WORK INSTRUCTION
The material below must be retyped in full, with every line kept exactly as it is.

━━━ DATASET RECORDS

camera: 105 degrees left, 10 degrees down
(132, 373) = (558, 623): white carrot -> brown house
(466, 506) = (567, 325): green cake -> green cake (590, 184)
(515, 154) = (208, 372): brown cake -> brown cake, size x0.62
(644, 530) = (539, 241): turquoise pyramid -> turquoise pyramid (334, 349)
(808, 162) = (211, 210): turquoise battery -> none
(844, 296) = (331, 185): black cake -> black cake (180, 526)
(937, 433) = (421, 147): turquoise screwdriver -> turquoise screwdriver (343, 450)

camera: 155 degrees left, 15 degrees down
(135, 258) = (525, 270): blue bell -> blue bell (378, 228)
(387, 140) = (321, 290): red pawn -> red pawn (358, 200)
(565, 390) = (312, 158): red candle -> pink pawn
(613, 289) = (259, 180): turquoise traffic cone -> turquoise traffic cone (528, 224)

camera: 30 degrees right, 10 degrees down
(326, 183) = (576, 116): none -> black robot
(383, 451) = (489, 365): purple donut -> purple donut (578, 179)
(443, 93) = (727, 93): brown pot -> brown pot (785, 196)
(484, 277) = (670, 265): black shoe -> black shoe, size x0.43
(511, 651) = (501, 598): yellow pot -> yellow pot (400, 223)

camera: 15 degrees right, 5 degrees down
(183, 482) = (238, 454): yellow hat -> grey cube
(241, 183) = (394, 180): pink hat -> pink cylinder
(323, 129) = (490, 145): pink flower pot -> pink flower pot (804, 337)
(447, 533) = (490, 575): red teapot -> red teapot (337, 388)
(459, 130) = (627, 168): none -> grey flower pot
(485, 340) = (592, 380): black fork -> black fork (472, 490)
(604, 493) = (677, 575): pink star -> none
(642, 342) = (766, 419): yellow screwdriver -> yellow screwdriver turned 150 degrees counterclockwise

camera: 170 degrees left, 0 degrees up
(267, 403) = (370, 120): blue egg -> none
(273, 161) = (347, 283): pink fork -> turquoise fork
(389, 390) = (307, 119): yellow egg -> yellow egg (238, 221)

━━━━━━

TASK SOLUTION
camera: 105 degrees left, 10 degrees down
(132, 373) = (558, 623): white carrot -> brown house
(466, 506) = (567, 325): green cake -> green cake (590, 184)
(515, 154) = (208, 372): brown cake -> brown cake, size x0.62
(644, 530) = (539, 241): turquoise pyramid -> turquoise pyramid (334, 349)
(808, 162) = (211, 210): turquoise battery -> none
(844, 296) = (331, 185): black cake -> black cake (180, 526)
(937, 433) = (421, 147): turquoise screwdriver -> turquoise screwdriver (343, 450)

camera: 155 degrees left, 15 degrees down
(135, 258) = (525, 270): blue bell -> blue bell (378, 228)
(387, 140) = (321, 290): red pawn -> red pawn (358, 200)
(565, 390) = (312, 158): red candle -> pink pawn
(613, 289) = (259, 180): turquoise traffic cone -> turquoise traffic cone (528, 224)

camera: 30 degrees right, 10 degrees down
(326, 183) = (576, 116): none -> black robot
(383, 451) = (489, 365): purple donut -> purple donut (578, 179)
(443, 93) = (727, 93): brown pot -> brown pot (785, 196)
(484, 277) = (670, 265): black shoe -> black shoe, size x0.43
(511, 651) = (501, 598): yellow pot -> yellow pot (400, 223)

camera: 15 degrees right, 5 degrees down
(183, 482) = (238, 454): yellow hat -> grey cube
(241, 183) = (394, 180): pink hat -> pink cylinder
(323, 129) = (490, 145): pink flower pot -> pink flower pot (804, 337)
(447, 533) = (490, 575): red teapot -> red teapot (337, 388)
(459, 130) = (627, 168): none -> grey flower pot
(485, 340) = (592, 380): black fork -> black fork (472, 490)
(604, 493) = (677, 575): pink star -> none
(642, 342) = (766, 419): yellow screwdriver -> yellow screwdriver turned 150 degrees counterclockwise

camera: 170 degrees left, 0 degrees up
(267, 403) = (370, 120): blue egg -> none
(273, 161) = (347, 283): pink fork -> turquoise fork
(389, 390) = (307, 119): yellow egg -> yellow egg (238, 221)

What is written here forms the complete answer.